— START Data in this exercise —

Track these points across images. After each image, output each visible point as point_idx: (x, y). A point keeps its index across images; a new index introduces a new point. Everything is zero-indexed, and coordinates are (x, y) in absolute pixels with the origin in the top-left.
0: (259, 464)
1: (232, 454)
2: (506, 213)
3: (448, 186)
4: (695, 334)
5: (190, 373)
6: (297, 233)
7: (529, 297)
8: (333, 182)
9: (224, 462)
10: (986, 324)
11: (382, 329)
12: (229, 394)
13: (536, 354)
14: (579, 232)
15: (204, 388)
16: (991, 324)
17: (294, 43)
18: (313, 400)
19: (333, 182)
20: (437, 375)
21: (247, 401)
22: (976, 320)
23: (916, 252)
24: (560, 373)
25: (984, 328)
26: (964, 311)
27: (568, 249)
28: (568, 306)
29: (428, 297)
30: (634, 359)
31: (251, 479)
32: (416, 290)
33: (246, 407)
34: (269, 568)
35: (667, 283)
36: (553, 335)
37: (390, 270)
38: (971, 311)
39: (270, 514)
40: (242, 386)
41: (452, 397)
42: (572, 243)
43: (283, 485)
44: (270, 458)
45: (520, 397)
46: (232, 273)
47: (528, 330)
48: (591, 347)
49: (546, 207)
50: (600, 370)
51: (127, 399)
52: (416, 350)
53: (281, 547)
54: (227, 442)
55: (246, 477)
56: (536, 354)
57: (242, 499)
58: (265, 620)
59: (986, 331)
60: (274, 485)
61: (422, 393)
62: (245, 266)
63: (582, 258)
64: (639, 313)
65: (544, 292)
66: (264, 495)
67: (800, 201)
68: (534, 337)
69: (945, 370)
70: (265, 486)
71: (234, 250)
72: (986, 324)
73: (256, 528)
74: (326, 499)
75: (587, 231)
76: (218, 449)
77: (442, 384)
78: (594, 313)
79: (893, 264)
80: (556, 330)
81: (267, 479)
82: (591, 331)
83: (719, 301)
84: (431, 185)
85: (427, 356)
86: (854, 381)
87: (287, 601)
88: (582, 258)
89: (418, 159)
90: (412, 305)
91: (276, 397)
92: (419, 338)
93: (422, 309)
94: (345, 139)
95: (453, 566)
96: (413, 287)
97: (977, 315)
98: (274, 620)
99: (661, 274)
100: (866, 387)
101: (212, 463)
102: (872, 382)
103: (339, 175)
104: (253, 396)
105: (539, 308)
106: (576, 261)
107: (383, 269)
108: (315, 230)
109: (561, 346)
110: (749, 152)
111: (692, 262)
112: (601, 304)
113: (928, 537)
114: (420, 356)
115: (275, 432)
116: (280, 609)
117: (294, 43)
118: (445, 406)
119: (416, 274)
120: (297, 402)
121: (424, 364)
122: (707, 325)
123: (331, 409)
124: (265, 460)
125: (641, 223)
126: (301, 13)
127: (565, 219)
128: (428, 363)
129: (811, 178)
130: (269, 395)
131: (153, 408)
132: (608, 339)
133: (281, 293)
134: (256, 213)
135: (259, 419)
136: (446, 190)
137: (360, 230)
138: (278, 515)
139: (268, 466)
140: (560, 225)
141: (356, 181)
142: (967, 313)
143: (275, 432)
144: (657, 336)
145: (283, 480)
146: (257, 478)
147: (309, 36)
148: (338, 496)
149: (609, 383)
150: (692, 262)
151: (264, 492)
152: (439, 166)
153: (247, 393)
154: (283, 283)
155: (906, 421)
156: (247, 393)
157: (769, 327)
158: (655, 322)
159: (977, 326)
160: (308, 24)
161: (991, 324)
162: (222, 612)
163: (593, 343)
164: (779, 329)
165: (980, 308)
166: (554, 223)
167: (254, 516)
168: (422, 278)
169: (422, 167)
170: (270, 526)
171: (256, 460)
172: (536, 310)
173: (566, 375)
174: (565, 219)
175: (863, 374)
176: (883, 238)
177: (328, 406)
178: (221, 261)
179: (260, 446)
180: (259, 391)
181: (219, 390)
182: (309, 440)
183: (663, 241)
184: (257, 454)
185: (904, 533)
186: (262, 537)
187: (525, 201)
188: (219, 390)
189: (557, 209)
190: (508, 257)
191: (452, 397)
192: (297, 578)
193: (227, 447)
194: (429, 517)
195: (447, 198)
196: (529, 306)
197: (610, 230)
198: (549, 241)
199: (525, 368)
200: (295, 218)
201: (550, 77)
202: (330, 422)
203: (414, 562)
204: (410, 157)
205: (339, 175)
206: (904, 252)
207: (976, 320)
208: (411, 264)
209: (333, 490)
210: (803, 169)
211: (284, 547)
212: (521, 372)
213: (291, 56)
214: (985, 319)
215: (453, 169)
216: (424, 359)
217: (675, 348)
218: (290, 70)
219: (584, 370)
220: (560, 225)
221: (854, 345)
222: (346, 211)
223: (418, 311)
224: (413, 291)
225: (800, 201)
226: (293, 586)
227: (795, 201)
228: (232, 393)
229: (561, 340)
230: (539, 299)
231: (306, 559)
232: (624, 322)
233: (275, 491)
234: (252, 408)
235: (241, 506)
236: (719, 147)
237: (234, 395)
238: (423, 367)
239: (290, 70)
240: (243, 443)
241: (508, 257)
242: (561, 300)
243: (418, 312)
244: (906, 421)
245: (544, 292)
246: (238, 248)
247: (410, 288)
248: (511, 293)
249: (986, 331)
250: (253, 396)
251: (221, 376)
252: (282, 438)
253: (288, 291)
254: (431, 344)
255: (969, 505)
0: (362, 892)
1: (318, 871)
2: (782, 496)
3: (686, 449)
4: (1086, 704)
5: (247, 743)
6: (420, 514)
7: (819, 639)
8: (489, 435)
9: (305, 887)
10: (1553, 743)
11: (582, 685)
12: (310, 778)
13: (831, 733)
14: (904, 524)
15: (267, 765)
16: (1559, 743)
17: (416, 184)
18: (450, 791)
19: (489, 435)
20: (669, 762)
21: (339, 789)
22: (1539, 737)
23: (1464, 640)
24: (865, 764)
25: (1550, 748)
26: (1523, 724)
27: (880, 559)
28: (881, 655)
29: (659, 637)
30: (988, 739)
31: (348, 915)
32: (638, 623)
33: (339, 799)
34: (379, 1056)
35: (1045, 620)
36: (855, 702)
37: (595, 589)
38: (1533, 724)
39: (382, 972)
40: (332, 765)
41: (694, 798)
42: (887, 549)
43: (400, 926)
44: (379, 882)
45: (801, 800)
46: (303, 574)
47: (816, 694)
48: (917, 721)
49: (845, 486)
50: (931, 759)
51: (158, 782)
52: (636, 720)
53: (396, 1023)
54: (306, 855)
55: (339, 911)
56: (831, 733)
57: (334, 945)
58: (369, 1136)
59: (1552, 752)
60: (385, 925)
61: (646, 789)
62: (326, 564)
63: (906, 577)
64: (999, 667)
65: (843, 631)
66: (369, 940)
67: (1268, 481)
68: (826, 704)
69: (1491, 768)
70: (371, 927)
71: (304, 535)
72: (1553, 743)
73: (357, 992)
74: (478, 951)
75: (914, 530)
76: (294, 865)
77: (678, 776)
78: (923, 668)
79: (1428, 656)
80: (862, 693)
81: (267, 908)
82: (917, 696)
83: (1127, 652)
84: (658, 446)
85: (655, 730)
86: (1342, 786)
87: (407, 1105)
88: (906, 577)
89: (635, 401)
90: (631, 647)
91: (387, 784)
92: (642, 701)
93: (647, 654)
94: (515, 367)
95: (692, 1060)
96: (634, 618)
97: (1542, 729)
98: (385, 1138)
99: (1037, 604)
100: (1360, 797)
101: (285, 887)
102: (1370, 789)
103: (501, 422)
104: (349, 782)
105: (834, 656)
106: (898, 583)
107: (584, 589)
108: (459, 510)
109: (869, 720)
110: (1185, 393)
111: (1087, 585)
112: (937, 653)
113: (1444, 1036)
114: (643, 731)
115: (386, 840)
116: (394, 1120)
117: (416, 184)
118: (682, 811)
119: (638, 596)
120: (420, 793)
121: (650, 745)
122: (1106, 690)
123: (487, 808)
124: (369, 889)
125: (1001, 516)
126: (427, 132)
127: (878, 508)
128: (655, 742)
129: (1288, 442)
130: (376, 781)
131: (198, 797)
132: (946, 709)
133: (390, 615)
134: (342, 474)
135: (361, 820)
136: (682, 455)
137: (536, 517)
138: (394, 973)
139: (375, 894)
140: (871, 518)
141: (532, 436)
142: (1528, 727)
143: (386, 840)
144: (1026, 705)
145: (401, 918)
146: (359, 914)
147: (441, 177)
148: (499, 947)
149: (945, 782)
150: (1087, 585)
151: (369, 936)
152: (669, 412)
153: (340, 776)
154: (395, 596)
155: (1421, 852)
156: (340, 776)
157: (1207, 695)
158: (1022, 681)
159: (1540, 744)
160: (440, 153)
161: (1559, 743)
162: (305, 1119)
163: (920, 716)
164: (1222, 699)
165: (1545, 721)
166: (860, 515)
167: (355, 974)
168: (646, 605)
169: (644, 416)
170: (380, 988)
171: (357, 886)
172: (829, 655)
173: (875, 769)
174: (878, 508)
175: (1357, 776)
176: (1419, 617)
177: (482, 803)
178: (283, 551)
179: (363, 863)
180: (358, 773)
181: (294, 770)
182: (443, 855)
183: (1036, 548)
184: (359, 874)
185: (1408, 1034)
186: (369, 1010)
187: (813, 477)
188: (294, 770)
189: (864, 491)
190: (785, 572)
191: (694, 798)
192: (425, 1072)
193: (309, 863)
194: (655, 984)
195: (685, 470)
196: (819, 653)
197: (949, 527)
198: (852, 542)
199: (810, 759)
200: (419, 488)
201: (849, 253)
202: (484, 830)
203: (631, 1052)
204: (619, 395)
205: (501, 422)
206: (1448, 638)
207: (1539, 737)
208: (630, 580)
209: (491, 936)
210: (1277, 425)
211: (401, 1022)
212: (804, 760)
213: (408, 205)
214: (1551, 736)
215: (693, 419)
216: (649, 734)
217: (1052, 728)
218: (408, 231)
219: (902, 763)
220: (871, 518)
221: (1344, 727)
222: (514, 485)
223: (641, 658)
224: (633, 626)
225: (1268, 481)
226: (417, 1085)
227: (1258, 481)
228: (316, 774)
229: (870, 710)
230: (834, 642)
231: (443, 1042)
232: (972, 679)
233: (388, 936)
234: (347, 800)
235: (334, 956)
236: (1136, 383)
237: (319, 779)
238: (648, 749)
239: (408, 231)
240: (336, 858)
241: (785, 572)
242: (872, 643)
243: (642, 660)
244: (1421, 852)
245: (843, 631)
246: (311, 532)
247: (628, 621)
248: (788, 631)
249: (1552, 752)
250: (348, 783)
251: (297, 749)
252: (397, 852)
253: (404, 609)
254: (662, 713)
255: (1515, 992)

— END Data in this exercise —

Instructions for the task
Retype the stretch of the material above from its first line through the line containing "51: (127, 399)", both included, keeping every character the same.

Final result
Track these points across images. After each image, output each visible point as point_idx: (x, y). A point keeps its index across images; a new index introduces a new point. Everything is zero-indexed, and coordinates are (x, y) in absolute pixels with the origin in the top-left.
0: (259, 464)
1: (232, 454)
2: (506, 213)
3: (448, 186)
4: (695, 334)
5: (190, 373)
6: (297, 233)
7: (529, 297)
8: (333, 182)
9: (224, 462)
10: (986, 324)
11: (382, 329)
12: (229, 394)
13: (536, 354)
14: (579, 232)
15: (204, 388)
16: (991, 324)
17: (294, 43)
18: (313, 400)
19: (333, 182)
20: (437, 375)
21: (247, 401)
22: (976, 320)
23: (916, 252)
24: (560, 373)
25: (984, 328)
26: (964, 311)
27: (568, 249)
28: (568, 306)
29: (428, 297)
30: (634, 359)
31: (251, 479)
32: (416, 290)
33: (246, 407)
34: (269, 568)
35: (667, 283)
36: (553, 335)
37: (390, 270)
38: (971, 311)
39: (270, 514)
40: (242, 386)
41: (452, 397)
42: (572, 243)
43: (283, 485)
44: (270, 458)
45: (520, 397)
46: (232, 273)
47: (528, 330)
48: (591, 347)
49: (546, 207)
50: (600, 370)
51: (127, 399)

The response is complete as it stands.